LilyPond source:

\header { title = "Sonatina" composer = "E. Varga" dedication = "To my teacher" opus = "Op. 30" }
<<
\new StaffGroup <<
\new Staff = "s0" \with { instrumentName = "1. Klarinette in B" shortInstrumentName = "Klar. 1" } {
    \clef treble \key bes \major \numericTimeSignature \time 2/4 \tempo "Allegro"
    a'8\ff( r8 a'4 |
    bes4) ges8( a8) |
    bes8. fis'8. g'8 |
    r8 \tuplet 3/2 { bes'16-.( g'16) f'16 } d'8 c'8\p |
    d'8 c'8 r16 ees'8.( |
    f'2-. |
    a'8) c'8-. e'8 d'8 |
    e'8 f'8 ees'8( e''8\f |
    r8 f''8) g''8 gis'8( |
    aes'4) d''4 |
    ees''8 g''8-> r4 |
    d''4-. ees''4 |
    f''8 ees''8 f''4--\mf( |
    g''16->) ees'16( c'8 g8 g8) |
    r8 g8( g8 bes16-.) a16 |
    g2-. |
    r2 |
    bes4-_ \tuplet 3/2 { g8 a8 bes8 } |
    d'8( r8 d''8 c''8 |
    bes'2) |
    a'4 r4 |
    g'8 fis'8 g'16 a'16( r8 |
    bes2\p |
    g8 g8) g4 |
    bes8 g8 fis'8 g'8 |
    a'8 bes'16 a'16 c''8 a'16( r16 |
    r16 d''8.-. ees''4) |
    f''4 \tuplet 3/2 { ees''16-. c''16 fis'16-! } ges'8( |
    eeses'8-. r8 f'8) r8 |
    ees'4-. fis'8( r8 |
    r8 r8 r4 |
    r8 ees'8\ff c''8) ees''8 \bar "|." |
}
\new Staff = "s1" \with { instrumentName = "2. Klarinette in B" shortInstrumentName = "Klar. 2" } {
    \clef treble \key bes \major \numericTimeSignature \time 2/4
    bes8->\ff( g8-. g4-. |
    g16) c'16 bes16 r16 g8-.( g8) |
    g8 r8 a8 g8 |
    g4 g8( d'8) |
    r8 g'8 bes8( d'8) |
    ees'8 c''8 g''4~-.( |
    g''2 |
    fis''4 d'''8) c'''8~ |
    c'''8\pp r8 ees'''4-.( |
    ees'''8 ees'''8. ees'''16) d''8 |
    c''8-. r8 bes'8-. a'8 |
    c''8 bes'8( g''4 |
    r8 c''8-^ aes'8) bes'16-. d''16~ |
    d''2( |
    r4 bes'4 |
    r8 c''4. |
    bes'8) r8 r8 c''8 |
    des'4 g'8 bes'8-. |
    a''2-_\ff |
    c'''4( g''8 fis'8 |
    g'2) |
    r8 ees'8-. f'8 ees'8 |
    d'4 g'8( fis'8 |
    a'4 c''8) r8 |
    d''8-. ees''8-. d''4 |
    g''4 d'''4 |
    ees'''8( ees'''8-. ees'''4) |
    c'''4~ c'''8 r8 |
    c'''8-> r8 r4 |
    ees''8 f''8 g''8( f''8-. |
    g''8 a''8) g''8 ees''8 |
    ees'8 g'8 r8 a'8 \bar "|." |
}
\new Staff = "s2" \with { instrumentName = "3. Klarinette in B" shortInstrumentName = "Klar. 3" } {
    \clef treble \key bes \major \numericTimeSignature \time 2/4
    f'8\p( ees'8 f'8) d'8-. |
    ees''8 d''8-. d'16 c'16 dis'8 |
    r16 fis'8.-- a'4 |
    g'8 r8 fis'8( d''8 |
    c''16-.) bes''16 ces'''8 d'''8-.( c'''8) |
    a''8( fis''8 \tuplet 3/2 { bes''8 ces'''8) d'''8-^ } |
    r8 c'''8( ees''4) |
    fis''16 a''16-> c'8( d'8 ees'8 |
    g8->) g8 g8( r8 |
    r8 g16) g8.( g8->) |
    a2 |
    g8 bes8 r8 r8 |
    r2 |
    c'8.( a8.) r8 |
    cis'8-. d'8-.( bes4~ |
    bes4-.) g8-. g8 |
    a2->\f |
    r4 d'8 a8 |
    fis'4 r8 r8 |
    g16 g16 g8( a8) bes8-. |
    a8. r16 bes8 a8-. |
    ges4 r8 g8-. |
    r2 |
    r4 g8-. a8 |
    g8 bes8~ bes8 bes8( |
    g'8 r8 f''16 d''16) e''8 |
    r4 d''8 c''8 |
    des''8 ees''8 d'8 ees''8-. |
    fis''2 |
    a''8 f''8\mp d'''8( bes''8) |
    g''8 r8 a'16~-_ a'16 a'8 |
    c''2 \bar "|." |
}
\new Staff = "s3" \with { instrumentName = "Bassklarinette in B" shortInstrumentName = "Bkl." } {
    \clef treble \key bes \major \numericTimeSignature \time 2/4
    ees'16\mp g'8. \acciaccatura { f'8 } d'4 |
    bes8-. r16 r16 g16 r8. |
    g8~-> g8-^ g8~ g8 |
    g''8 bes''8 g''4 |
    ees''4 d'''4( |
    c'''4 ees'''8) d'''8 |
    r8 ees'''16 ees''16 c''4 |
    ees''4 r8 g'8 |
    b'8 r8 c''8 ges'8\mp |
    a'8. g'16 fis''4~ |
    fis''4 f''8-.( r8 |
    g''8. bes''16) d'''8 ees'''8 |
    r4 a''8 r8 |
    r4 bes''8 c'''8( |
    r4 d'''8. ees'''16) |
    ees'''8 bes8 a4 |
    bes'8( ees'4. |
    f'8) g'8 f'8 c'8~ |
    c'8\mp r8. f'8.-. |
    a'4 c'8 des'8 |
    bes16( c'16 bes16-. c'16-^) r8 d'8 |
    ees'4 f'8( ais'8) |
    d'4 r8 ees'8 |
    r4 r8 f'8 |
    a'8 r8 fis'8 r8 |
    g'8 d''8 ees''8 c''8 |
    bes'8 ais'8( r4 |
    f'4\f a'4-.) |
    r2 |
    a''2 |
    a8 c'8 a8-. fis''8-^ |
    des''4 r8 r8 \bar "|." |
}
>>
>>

────────────────────

» EXERCISE AIM: Show each line of the listing above that contains the string "with". Only matches in the same case count.

» OUTPUT OF THE TASK:
\new Staff = "s0" \with { instrumentName = "1. Klarinette in B" shortInstrumentName = "Klar. 1" } {
\new Staff = "s1" \with { instrumentName = "2. Klarinette in B" shortInstrumentName = "Klar. 2" } {
\new Staff = "s2" \with { instrumentName = "3. Klarinette in B" shortInstrumentName = "Klar. 3" } {
\new Staff = "s3" \with { instrumentName = "Bassklarinette in B" shortInstrumentName = "Bkl." } {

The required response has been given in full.